* ASSIGNMENT *
What lines in the material hold the string "schottky"? Return every one of them.

* DATASET CONTENT *
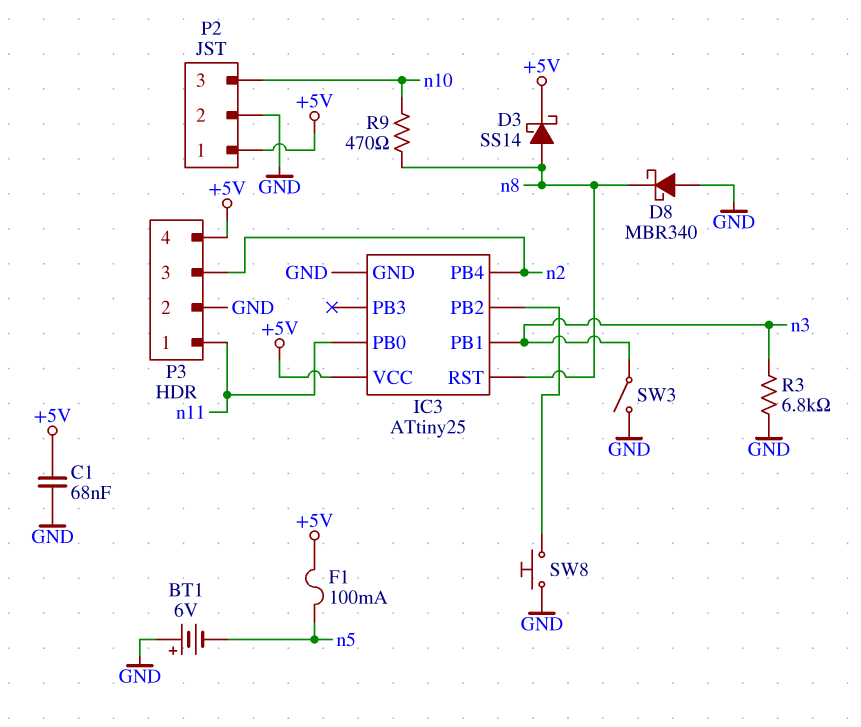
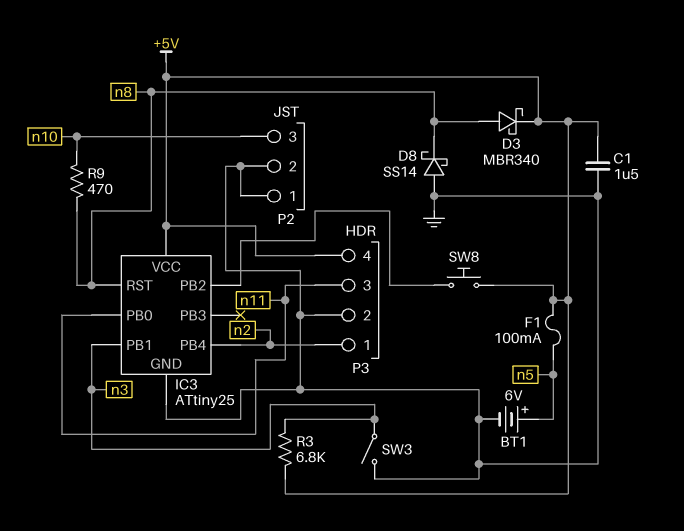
BT1: 6V (plus GND, minus n5) -> 6V (plus n5, minus GND)
C1: 68nF (+5V, GND) -> 1.5uF (+5V, GND)
D3: schottky SS14 (A n8, K +5V) -> schottky MBR340 (A n8, K +5V)
D8: schottky MBR340 (A GND, K n8) -> schottky SS14 (A GND, K n8)
P2 pin 1: +5V -> GND
P3 pin 1: n11 -> n2
P3 pin 3: n2 -> n11
R3: 6.8k (GND, n3) -> 6.8k (+5V, n3)
SW8: button (GND, IC3/PB2) -> button (+5V, IC3/PB2)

* ANSWER TO THIS PROBLEM *
D3: schottky SS14 (A n8, K +5V) -> schottky MBR340 (A n8, K +5V)
D8: schottky MBR340 (A GND, K n8) -> schottky SS14 (A GND, K n8)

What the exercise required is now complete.